Across the records, count every line that includes "leaf" and give the number by itself.

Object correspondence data
● ● ●
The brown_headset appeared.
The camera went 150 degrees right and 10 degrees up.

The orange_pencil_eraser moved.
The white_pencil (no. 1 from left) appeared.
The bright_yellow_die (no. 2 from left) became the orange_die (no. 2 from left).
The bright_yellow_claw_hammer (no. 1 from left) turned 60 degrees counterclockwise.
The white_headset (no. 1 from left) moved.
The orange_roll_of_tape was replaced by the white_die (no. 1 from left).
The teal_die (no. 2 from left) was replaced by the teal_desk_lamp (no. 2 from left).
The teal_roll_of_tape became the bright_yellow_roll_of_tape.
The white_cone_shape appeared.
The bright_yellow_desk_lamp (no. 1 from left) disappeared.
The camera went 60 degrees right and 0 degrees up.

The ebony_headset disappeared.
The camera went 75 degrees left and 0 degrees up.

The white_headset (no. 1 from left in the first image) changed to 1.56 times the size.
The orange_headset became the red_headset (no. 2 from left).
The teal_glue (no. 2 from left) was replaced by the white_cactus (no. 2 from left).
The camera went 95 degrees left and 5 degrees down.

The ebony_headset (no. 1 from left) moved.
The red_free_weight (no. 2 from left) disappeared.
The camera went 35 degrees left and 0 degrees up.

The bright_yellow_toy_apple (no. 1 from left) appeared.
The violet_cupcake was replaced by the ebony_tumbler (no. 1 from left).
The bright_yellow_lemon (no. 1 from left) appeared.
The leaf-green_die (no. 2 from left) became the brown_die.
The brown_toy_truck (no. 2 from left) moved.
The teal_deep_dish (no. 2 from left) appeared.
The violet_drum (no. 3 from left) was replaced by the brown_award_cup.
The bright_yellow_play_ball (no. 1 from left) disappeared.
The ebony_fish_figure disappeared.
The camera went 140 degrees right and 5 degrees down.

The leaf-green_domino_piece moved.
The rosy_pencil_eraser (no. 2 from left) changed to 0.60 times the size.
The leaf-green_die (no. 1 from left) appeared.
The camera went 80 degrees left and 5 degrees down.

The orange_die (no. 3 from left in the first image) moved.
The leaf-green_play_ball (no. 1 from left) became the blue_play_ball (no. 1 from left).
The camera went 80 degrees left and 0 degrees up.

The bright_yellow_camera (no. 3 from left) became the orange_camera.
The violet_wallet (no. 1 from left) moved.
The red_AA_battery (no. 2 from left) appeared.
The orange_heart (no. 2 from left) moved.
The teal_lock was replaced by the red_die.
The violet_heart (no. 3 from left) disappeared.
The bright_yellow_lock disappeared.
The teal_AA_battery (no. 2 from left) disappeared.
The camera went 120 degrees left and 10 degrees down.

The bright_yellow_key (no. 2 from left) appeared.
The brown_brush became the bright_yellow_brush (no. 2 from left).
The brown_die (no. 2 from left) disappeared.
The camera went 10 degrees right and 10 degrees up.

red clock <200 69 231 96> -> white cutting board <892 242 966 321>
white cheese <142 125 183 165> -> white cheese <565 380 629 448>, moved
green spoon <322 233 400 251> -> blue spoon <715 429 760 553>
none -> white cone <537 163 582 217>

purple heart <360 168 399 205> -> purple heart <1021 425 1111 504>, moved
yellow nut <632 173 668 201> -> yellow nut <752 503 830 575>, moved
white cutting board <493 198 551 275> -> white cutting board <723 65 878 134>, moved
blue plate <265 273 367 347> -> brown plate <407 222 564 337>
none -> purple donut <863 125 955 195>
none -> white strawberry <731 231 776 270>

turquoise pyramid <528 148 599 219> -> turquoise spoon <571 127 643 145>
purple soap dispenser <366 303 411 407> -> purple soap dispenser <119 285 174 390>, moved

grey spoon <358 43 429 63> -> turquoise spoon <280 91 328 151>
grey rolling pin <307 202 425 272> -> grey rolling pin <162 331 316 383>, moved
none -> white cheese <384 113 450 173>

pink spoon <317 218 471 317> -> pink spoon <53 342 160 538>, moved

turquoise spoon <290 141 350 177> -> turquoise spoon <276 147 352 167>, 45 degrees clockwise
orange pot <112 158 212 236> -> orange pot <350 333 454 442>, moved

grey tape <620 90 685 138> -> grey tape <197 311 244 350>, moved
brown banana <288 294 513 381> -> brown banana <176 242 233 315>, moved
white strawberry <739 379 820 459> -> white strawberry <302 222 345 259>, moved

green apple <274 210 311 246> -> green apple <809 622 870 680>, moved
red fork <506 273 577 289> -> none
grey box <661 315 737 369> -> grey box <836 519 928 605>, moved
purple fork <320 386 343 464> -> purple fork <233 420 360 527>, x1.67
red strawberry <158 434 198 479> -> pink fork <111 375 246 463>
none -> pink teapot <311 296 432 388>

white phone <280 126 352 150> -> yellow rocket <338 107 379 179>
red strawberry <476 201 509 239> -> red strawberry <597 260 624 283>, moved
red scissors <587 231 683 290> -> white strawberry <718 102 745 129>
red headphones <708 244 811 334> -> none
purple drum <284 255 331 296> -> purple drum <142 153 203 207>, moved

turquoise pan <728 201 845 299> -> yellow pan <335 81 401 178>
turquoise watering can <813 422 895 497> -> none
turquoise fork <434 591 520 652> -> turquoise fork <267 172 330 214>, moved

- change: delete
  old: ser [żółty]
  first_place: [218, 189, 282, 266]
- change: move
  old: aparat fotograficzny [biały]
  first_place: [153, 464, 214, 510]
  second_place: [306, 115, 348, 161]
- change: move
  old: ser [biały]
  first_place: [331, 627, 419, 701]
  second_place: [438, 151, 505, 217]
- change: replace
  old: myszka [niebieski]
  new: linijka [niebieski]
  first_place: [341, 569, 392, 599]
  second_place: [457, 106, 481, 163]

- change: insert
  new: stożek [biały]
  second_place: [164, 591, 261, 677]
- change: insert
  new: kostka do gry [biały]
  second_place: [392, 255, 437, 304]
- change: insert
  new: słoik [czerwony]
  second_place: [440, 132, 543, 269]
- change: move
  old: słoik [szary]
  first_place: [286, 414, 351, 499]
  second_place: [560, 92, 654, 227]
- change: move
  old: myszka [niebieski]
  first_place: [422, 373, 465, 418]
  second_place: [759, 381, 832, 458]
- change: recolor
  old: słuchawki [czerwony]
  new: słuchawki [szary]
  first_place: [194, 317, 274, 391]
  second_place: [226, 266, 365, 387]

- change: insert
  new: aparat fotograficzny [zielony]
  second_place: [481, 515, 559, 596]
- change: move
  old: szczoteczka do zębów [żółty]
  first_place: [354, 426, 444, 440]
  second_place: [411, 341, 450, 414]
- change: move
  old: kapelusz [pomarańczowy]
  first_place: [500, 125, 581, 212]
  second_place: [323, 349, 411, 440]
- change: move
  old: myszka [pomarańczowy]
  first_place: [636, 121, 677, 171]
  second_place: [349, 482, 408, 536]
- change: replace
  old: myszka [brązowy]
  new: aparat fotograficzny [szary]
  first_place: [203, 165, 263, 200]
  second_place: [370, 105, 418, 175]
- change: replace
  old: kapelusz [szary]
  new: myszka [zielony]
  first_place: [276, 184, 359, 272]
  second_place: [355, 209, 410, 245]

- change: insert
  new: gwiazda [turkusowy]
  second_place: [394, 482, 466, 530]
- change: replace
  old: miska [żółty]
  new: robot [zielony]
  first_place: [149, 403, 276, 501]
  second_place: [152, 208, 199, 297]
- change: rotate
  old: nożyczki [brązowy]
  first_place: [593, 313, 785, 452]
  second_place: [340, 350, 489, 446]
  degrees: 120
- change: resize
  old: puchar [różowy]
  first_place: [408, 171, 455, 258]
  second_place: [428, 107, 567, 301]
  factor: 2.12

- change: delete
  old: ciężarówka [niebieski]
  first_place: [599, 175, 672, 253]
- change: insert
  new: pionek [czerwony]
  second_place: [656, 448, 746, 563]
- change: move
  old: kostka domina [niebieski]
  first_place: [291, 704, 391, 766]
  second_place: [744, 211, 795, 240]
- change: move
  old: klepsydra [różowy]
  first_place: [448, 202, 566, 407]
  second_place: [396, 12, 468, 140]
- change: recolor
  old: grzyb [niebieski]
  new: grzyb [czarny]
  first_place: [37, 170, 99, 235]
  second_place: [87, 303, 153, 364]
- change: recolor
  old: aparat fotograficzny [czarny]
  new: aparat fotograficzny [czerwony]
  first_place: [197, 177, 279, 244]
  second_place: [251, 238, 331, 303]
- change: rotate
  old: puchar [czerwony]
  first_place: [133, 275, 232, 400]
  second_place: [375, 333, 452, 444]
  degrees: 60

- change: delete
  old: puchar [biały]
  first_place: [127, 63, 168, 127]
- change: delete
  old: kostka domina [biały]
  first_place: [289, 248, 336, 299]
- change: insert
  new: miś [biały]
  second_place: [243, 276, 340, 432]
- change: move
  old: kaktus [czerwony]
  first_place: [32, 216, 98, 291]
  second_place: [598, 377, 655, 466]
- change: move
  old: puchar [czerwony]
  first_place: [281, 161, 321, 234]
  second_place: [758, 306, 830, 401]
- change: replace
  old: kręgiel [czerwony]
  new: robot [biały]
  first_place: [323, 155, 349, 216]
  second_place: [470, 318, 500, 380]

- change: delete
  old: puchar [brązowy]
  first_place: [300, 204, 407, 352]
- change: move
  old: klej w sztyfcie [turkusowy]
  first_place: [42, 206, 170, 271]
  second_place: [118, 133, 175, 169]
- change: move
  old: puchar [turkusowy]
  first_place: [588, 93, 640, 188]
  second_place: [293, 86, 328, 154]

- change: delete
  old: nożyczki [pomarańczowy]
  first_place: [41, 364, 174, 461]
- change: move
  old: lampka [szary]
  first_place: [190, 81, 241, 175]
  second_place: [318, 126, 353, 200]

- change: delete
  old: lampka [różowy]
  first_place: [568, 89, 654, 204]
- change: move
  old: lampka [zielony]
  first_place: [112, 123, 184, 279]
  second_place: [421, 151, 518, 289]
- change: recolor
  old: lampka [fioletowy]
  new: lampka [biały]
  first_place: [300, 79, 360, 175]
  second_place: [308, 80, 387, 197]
● ● ●
Finished task -
4